→ Directions
Restate verbatim the span of lines below between the line with "camera: 50 degrees left, 15 degrees up" and the line with "(626, 208) = (625, 124): none", including those two lines, and only that span.

→ Information
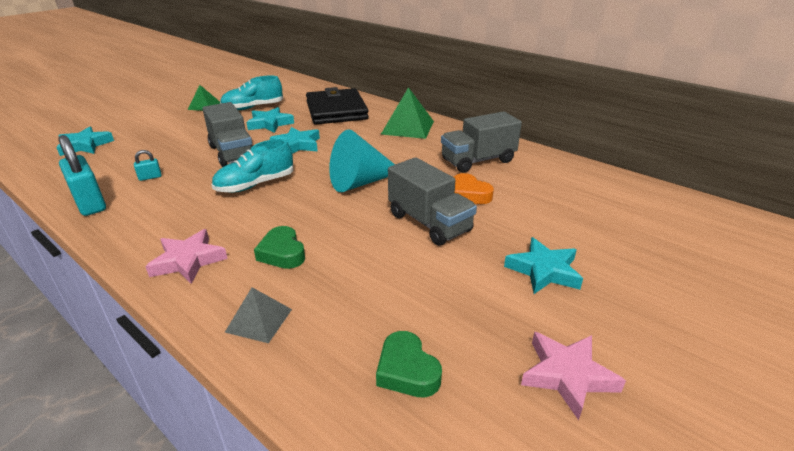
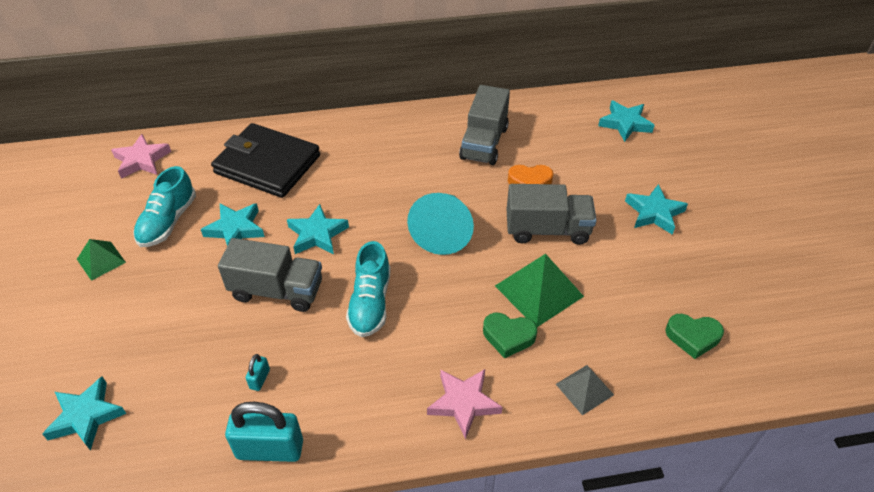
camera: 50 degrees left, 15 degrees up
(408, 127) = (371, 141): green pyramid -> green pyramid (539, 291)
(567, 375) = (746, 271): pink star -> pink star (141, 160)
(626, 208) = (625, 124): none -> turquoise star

* * *

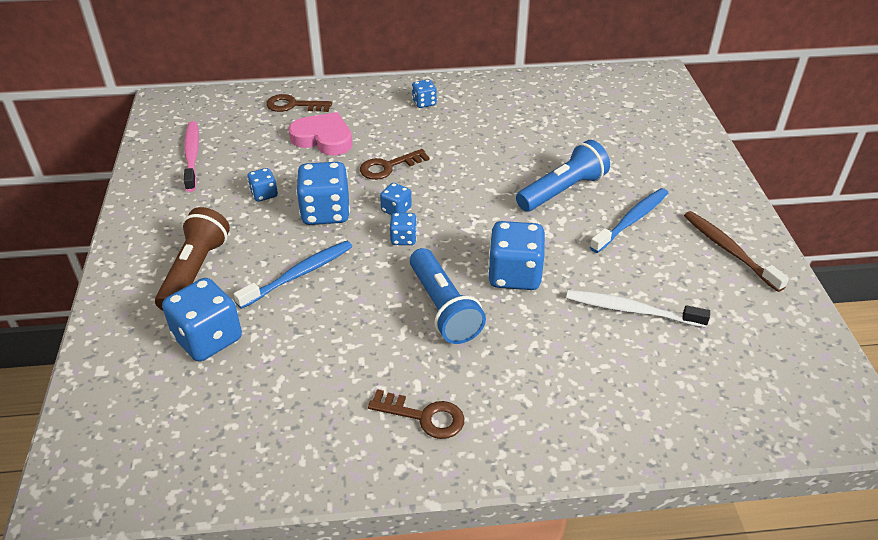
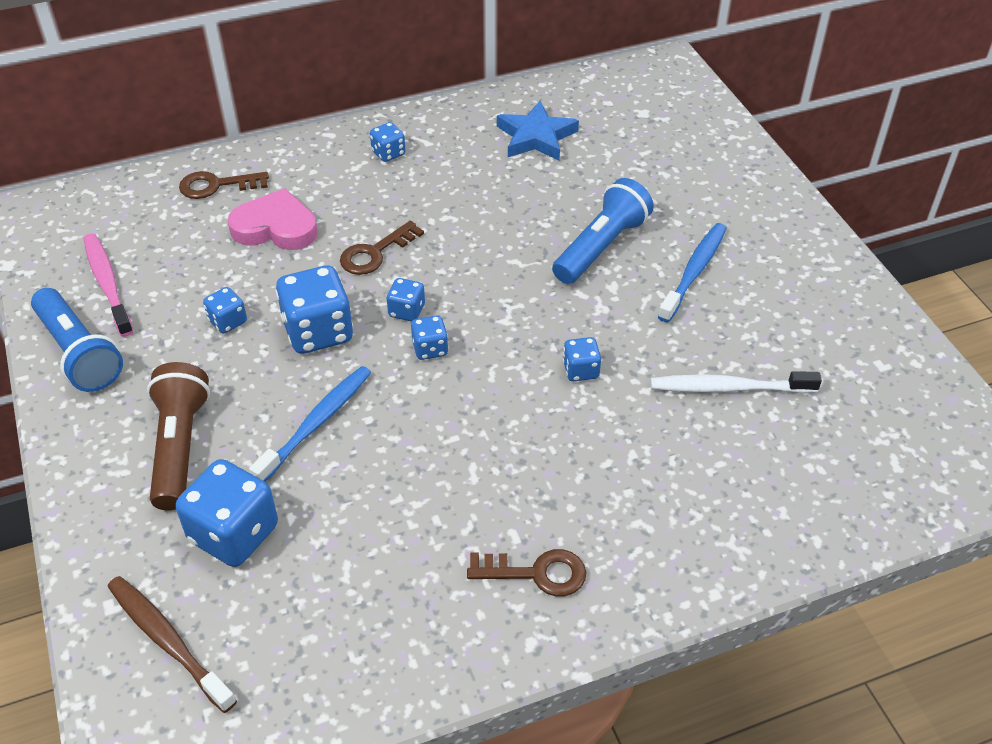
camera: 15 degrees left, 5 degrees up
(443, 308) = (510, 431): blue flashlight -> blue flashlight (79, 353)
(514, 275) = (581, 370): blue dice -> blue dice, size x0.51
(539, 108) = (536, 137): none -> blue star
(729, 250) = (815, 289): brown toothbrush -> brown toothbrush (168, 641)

→ Task answer
camera: 50 degrees left, 15 degrees up
(408, 127) = (371, 141): green pyramid -> green pyramid (539, 291)
(567, 375) = (746, 271): pink star -> pink star (141, 160)
(626, 208) = (625, 124): none -> turquoise star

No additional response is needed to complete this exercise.